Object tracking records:
--
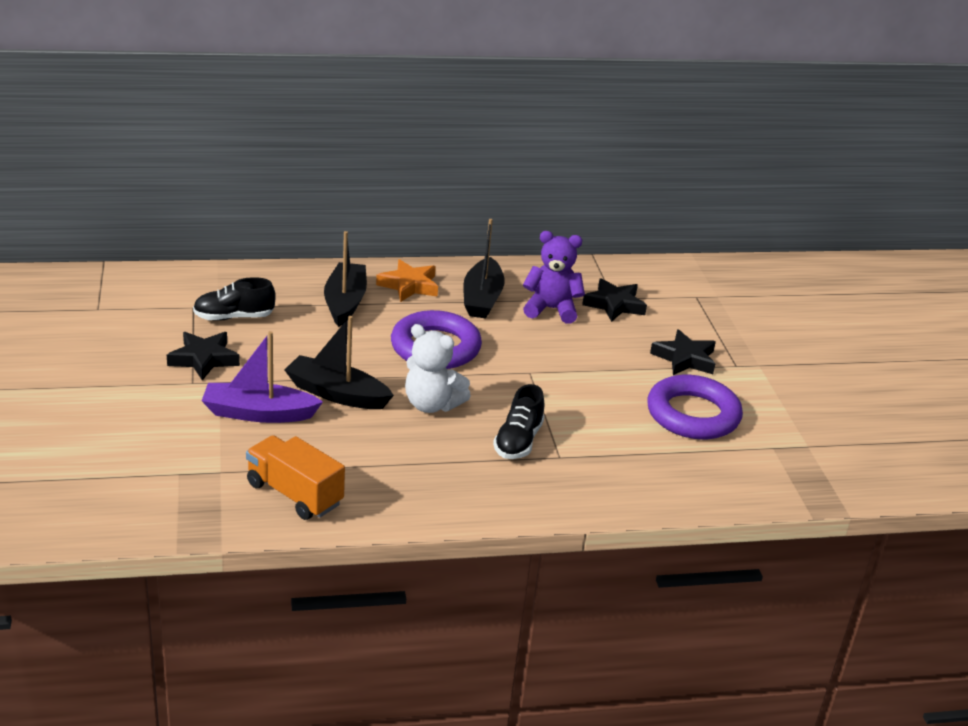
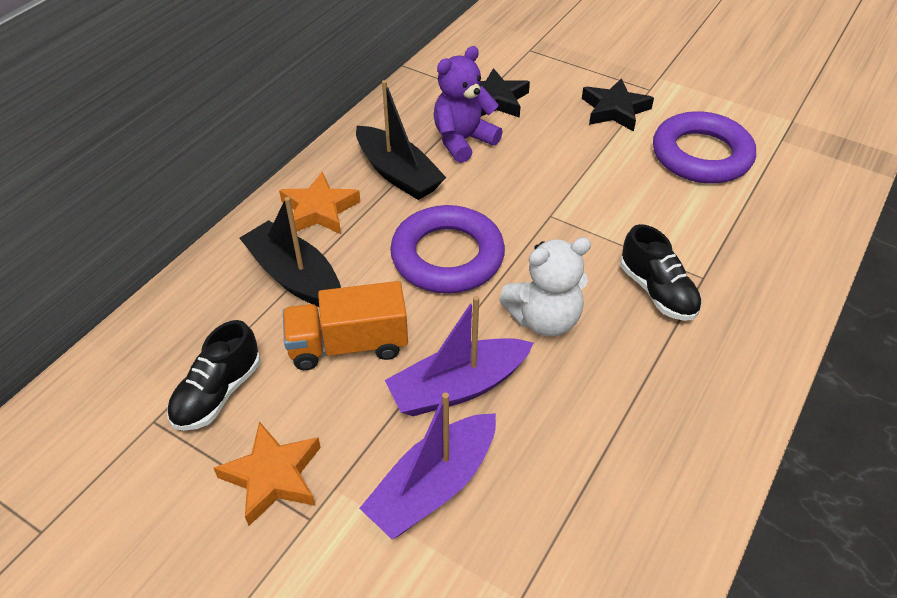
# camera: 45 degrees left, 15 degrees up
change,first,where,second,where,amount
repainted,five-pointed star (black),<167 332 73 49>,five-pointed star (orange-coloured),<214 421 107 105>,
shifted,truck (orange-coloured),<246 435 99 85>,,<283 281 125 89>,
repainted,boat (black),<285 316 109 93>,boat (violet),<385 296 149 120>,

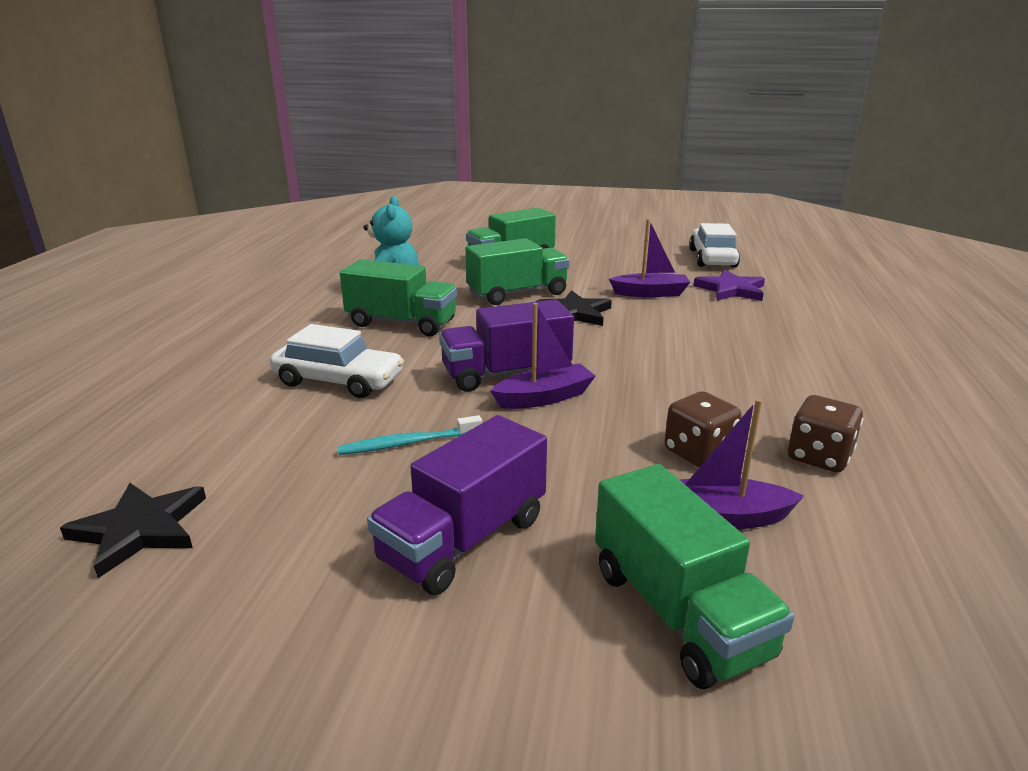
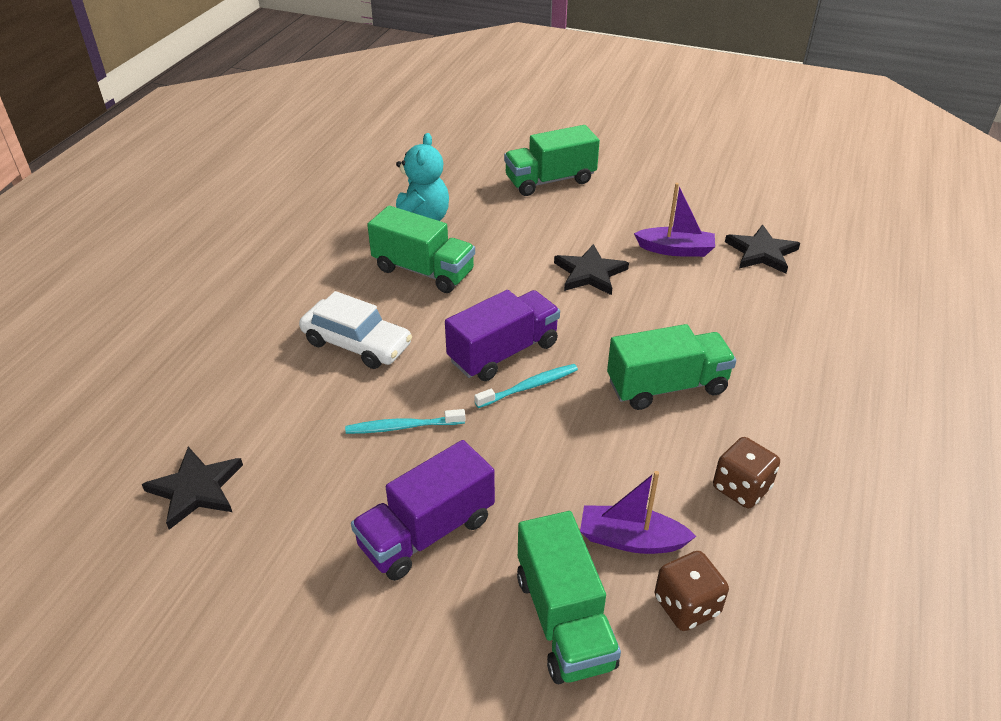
# camera: 10 degrees right, 15 degrees up
change,first,where,second,where,amount
rotated,truck (violet),<439 300 135 92>,,<445 290 115 91>,150 degrees clockwise
swapped,boat (violet),<490 303 106 106>,toothbrush (turquoise),<474 364 104 44>,
shifted,truck (green),<465 238 104 67>,,<607 324 129 86>,
shifted,game die (russet),<664 391 78 76>,,<655 551 74 80>,
repainted,five-pointed star (violet),<693 269 72 32>,five-pointed star (black),<725 225 75 49>,
gone,automobile (white),<689 223 51 45>,,,

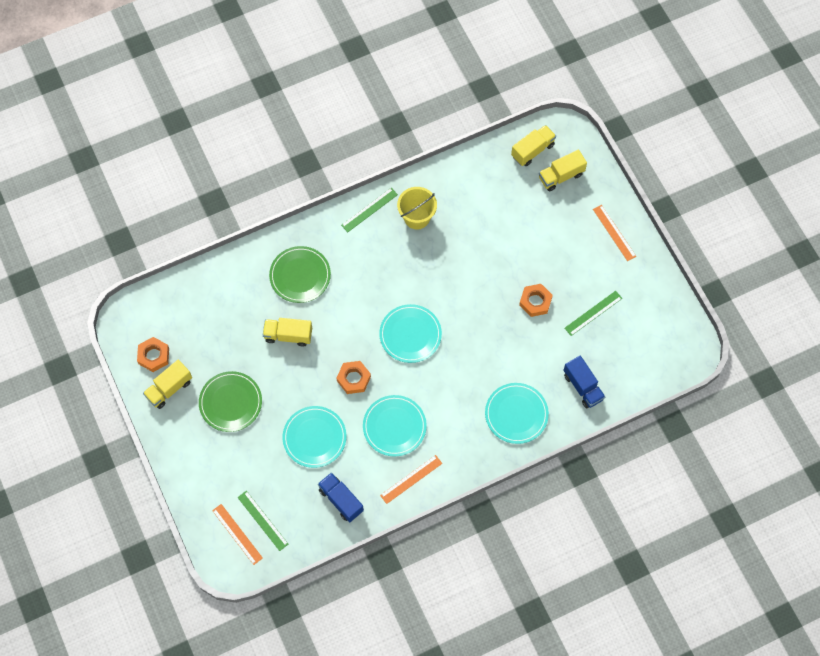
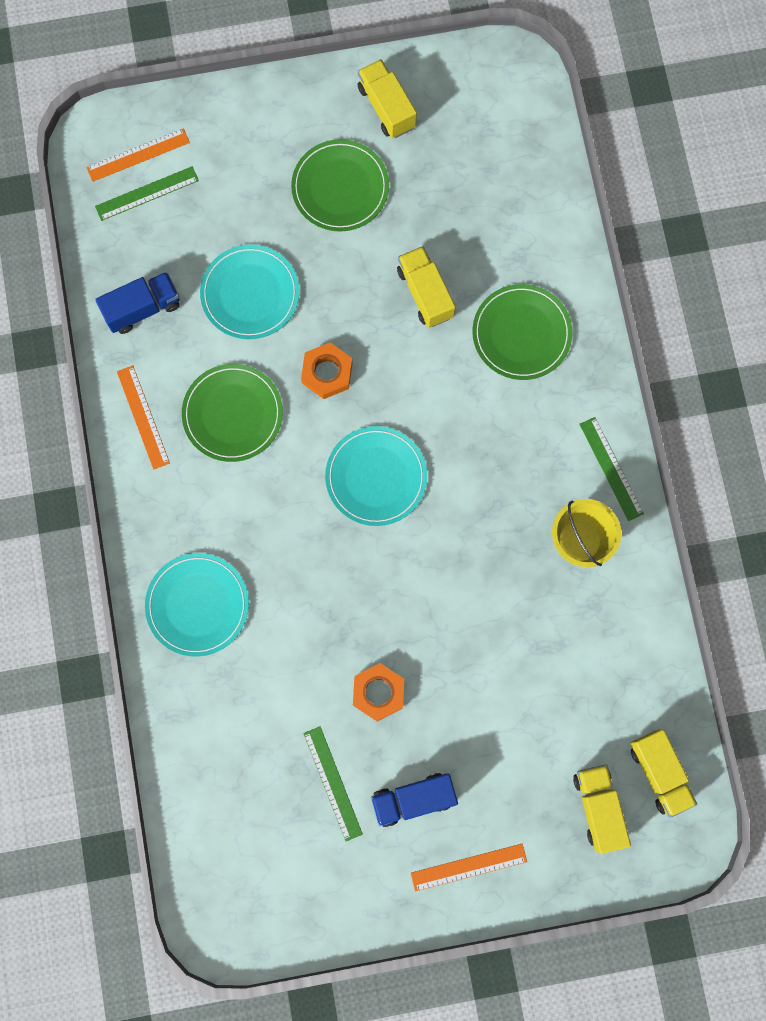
# camera: 105 degrees right, 10 degrees up
change,first,where,second,where,amount
repainted,dinner plate (turquoise),<363 395 64 62>,dinner plate (green),<182 364 101 98>,
shifted,truck (blue),<563 356 42 52>,,<371 773 87 54>,
rotated,truck (yellow),<263 318 49 28>,,<397 246 58 82>,45 degrees counterclockwise
gone,hex nut (orange-coloured),<137 337 32 35>,,,

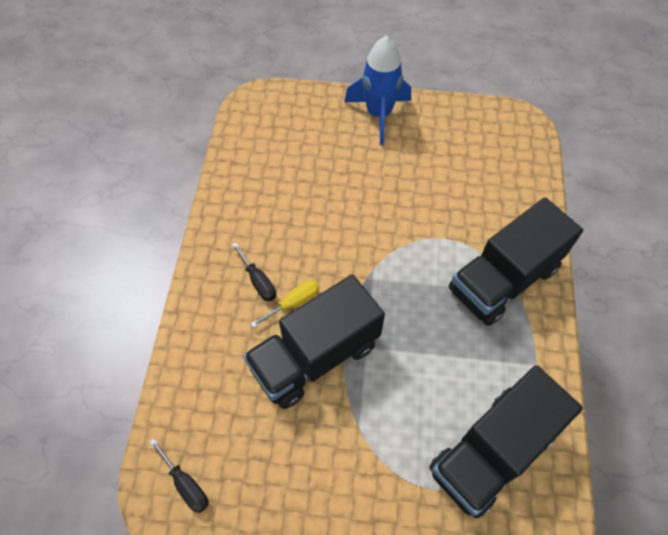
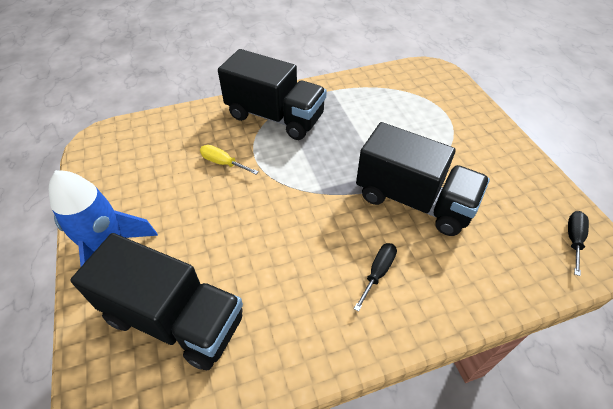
# camera: 115 degrees left, 10 degrees down
change,first,where,second,where,amount
shifted,truck (black),<429 365 154 154>,,<70 233 173 137>,
shifted,flat screwdriver (yellow),<251 280 68 48>,,<200 145 59 29>,

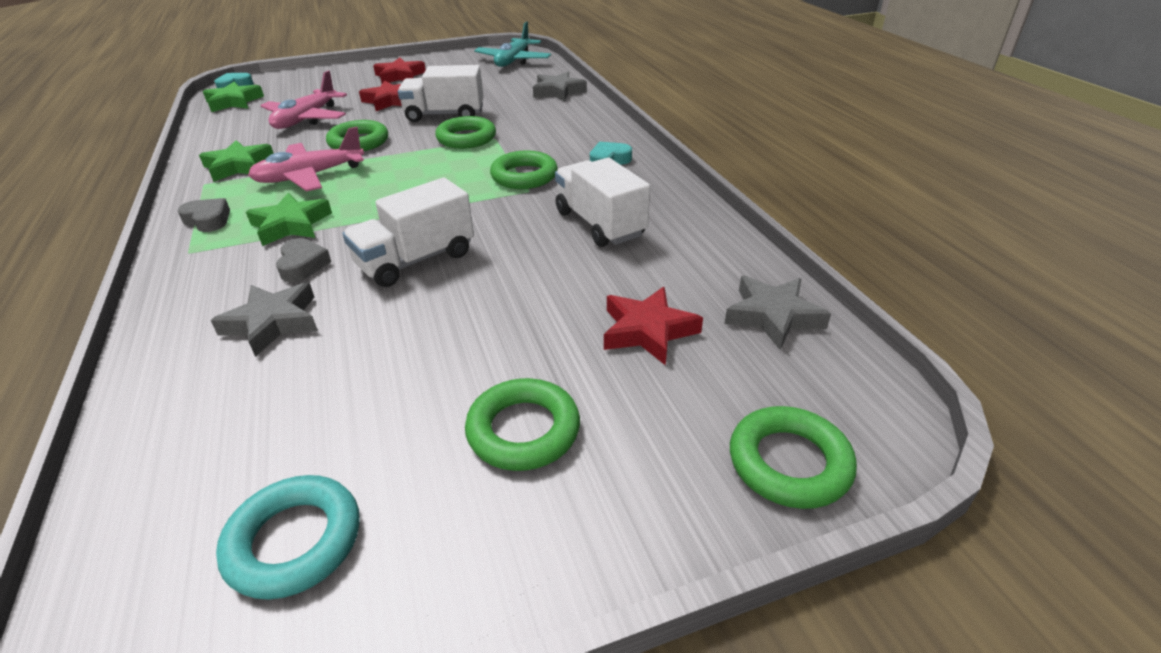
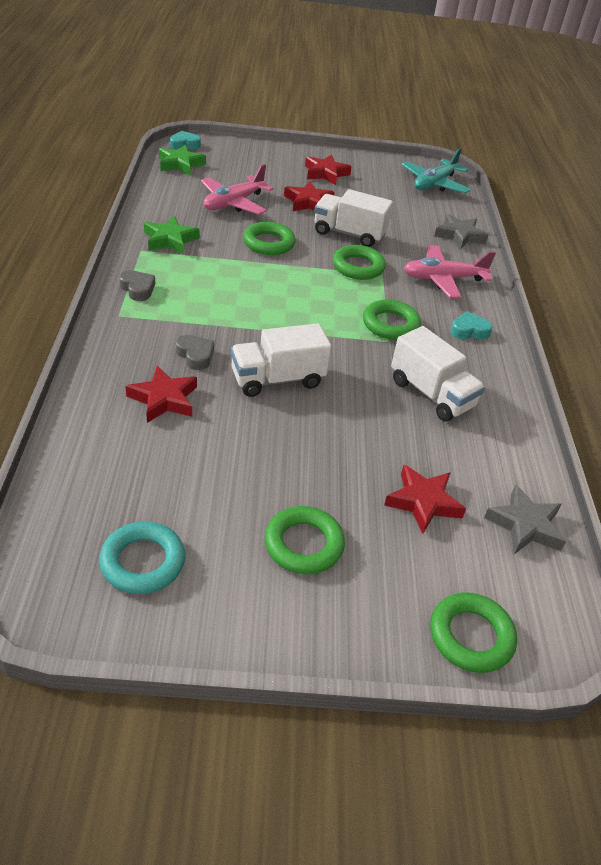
# camera: 15 degrees right, 5 degrees up
change,first,where,second,where,amount
repainted,five-pointed star (grey),<211 282 107 75>,five-pointed star (red),<125 365 72 58>,
rotated,heart (grey),<276 238 55 44>,,<176 335 38 35>,45 degrees counterclockwise
rotated,truck (white),<555 158 95 89>,,<391 326 94 96>,150 degrees clockwise
shifted,aeroplane (pink),<248 127 116 64>,,<403 245 93 53>,
gone,five-pointed star (green),<246 193 86 53>,,,

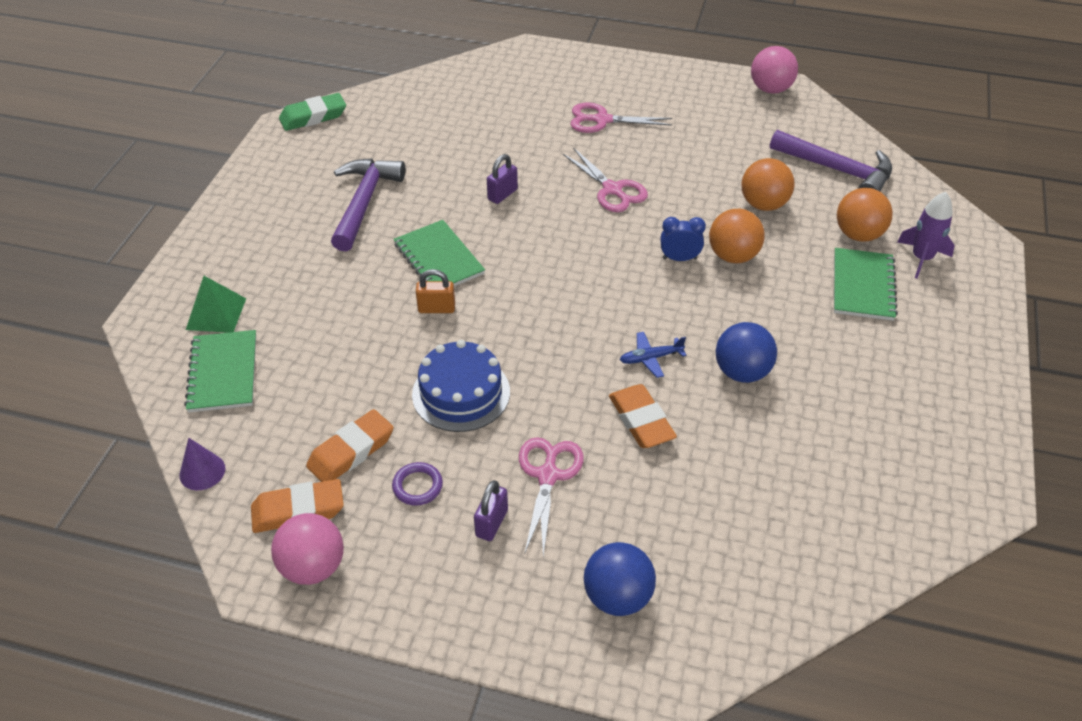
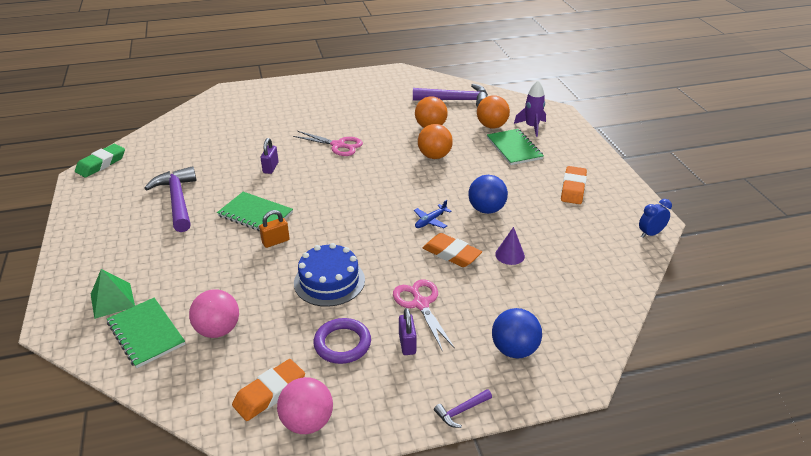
# camera: 30 degrees left, 10 degrees down
change,first,where,second,where,amount
shifted,ball (pink),<751 46 47 48>,,<189 289 50 49>,
scaled,ring (violet),<392 462 51 44>,,<313 318 58 46>,x1.53
new,,,claw hammer (violet),<434 389 58 39>,
shifted,solid cone (violet),<179 438 46 52>,,<495 227 30 38>,
shifted,pencil eraser (orange-coloured),<306 409 88 73>,,<561 166 26 38>,
shifted,bedside clock (blue),<660 217 46 44>,,<639 199 33 39>,
gone,pair of scissors (pink),<570 103 102 30>,,,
--
Reproduce all entries exactly. Pictures do not belong in the copy.

**RESULT FOR THIS TASK:**
# camera: 45 degrees left, 15 degrees up
change,first,where,second,where,amount
repainted,five-pointed star (black),<167 332 73 49>,five-pointed star (orange-coloured),<214 421 107 105>,
shifted,truck (orange-coloured),<246 435 99 85>,,<283 281 125 89>,
repainted,boat (black),<285 316 109 93>,boat (violet),<385 296 149 120>,

# camera: 10 degrees right, 15 degrees up
change,first,where,second,where,amount
rotated,truck (violet),<439 300 135 92>,,<445 290 115 91>,150 degrees clockwise
swapped,boat (violet),<490 303 106 106>,toothbrush (turquoise),<474 364 104 44>,
shifted,truck (green),<465 238 104 67>,,<607 324 129 86>,
shifted,game die (russet),<664 391 78 76>,,<655 551 74 80>,
repainted,five-pointed star (violet),<693 269 72 32>,five-pointed star (black),<725 225 75 49>,
gone,automobile (white),<689 223 51 45>,,,

# camera: 105 degrees right, 10 degrees up
change,first,where,second,where,amount
repainted,dinner plate (turquoise),<363 395 64 62>,dinner plate (green),<182 364 101 98>,
shifted,truck (blue),<563 356 42 52>,,<371 773 87 54>,
rotated,truck (yellow),<263 318 49 28>,,<397 246 58 82>,45 degrees counterclockwise
gone,hex nut (orange-coloured),<137 337 32 35>,,,

# camera: 115 degrees left, 10 degrees down
change,first,where,second,where,amount
shifted,truck (black),<429 365 154 154>,,<70 233 173 137>,
shifted,flat screwdriver (yellow),<251 280 68 48>,,<200 145 59 29>,

# camera: 15 degrees right, 5 degrees up
change,first,where,second,where,amount
repainted,five-pointed star (grey),<211 282 107 75>,five-pointed star (red),<125 365 72 58>,
rotated,heart (grey),<276 238 55 44>,,<176 335 38 35>,45 degrees counterclockwise
rotated,truck (white),<555 158 95 89>,,<391 326 94 96>,150 degrees clockwise
shifted,aeroplane (pink),<248 127 116 64>,,<403 245 93 53>,
gone,five-pointed star (green),<246 193 86 53>,,,

# camera: 30 degrees left, 10 degrees down
change,first,where,second,where,amount
shifted,ball (pink),<751 46 47 48>,,<189 289 50 49>,
scaled,ring (violet),<392 462 51 44>,,<313 318 58 46>,x1.53
new,,,claw hammer (violet),<434 389 58 39>,
shifted,solid cone (violet),<179 438 46 52>,,<495 227 30 38>,
shifted,pencil eraser (orange-coloured),<306 409 88 73>,,<561 166 26 38>,
shifted,bedside clock (blue),<660 217 46 44>,,<639 199 33 39>,
gone,pair of scissors (pink),<570 103 102 30>,,,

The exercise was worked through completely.